■ **Work instruction**:
Starting at the first entry, print everything through the last exactly.

■ **Records for processing**:

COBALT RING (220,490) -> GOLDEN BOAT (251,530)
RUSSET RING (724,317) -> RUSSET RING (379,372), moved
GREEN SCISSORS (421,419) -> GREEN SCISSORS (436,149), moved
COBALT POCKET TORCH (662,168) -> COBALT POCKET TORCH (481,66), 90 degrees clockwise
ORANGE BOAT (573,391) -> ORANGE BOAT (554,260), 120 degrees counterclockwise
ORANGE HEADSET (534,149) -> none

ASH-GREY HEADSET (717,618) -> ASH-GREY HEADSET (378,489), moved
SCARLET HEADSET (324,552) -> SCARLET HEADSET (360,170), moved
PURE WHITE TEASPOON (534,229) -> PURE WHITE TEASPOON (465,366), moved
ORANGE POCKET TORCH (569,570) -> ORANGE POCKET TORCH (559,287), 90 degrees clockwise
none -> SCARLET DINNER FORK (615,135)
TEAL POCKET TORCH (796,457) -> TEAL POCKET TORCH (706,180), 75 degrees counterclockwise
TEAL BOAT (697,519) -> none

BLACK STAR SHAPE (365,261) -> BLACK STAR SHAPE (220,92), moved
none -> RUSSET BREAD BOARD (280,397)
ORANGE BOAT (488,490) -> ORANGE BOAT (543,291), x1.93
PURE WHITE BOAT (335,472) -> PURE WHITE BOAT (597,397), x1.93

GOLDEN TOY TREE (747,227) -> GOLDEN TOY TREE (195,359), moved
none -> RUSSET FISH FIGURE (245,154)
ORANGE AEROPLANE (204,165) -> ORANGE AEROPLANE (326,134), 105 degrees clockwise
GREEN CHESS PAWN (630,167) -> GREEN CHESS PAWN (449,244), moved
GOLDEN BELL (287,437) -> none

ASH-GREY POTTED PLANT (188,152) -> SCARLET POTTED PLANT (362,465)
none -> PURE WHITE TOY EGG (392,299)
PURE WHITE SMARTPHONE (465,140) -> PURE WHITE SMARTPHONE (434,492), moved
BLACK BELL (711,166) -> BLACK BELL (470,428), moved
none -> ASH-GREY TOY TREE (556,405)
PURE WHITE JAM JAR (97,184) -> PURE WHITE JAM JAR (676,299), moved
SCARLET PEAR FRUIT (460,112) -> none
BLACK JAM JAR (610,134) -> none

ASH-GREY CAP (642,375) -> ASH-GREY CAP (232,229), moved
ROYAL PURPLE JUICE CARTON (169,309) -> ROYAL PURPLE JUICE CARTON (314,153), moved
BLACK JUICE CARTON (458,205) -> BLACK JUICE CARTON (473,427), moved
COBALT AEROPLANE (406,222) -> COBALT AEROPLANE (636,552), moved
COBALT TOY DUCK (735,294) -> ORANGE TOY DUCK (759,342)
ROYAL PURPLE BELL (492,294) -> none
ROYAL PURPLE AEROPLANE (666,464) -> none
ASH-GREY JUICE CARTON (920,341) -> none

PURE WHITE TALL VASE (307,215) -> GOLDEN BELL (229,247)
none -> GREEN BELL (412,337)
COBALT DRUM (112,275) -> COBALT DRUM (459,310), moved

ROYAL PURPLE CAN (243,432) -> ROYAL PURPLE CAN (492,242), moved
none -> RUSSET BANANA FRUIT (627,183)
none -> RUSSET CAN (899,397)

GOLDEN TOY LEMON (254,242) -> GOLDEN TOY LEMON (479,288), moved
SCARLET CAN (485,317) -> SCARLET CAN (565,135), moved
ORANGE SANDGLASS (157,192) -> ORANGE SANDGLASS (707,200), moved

■ **Task solution**:
COBALT RING (220,490) -> GOLDEN BOAT (251,530)
RUSSET RING (724,317) -> RUSSET RING (379,372), moved
GREEN SCISSORS (421,419) -> GREEN SCISSORS (436,149), moved
COBALT POCKET TORCH (662,168) -> COBALT POCKET TORCH (481,66), 90 degrees clockwise
ORANGE BOAT (573,391) -> ORANGE BOAT (554,260), 120 degrees counterclockwise
ORANGE HEADSET (534,149) -> none

ASH-GREY HEADSET (717,618) -> ASH-GREY HEADSET (378,489), moved
SCARLET HEADSET (324,552) -> SCARLET HEADSET (360,170), moved
PURE WHITE TEASPOON (534,229) -> PURE WHITE TEASPOON (465,366), moved
ORANGE POCKET TORCH (569,570) -> ORANGE POCKET TORCH (559,287), 90 degrees clockwise
none -> SCARLET DINNER FORK (615,135)
TEAL POCKET TORCH (796,457) -> TEAL POCKET TORCH (706,180), 75 degrees counterclockwise
TEAL BOAT (697,519) -> none

BLACK STAR SHAPE (365,261) -> BLACK STAR SHAPE (220,92), moved
none -> RUSSET BREAD BOARD (280,397)
ORANGE BOAT (488,490) -> ORANGE BOAT (543,291), x1.93
PURE WHITE BOAT (335,472) -> PURE WHITE BOAT (597,397), x1.93

GOLDEN TOY TREE (747,227) -> GOLDEN TOY TREE (195,359), moved
none -> RUSSET FISH FIGURE (245,154)
ORANGE AEROPLANE (204,165) -> ORANGE AEROPLANE (326,134), 105 degrees clockwise
GREEN CHESS PAWN (630,167) -> GREEN CHESS PAWN (449,244), moved
GOLDEN BELL (287,437) -> none

ASH-GREY POTTED PLANT (188,152) -> SCARLET POTTED PLANT (362,465)
none -> PURE WHITE TOY EGG (392,299)
PURE WHITE SMARTPHONE (465,140) -> PURE WHITE SMARTPHONE (434,492), moved
BLACK BELL (711,166) -> BLACK BELL (470,428), moved
none -> ASH-GREY TOY TREE (556,405)
PURE WHITE JAM JAR (97,184) -> PURE WHITE JAM JAR (676,299), moved
SCARLET PEAR FRUIT (460,112) -> none
BLACK JAM JAR (610,134) -> none

ASH-GREY CAP (642,375) -> ASH-GREY CAP (232,229), moved
ROYAL PURPLE JUICE CARTON (169,309) -> ROYAL PURPLE JUICE CARTON (314,153), moved
BLACK JUICE CARTON (458,205) -> BLACK JUICE CARTON (473,427), moved
COBALT AEROPLANE (406,222) -> COBALT AEROPLANE (636,552), moved
COBALT TOY DUCK (735,294) -> ORANGE TOY DUCK (759,342)
ROYAL PURPLE BELL (492,294) -> none
ROYAL PURPLE AEROPLANE (666,464) -> none
ASH-GREY JUICE CARTON (920,341) -> none

PURE WHITE TALL VASE (307,215) -> GOLDEN BELL (229,247)
none -> GREEN BELL (412,337)
COBALT DRUM (112,275) -> COBALT DRUM (459,310), moved

ROYAL PURPLE CAN (243,432) -> ROYAL PURPLE CAN (492,242), moved
none -> RUSSET BANANA FRUIT (627,183)
none -> RUSSET CAN (899,397)

GOLDEN TOY LEMON (254,242) -> GOLDEN TOY LEMON (479,288), moved
SCARLET CAN (485,317) -> SCARLET CAN (565,135), moved
ORANGE SANDGLASS (157,192) -> ORANGE SANDGLASS (707,200), moved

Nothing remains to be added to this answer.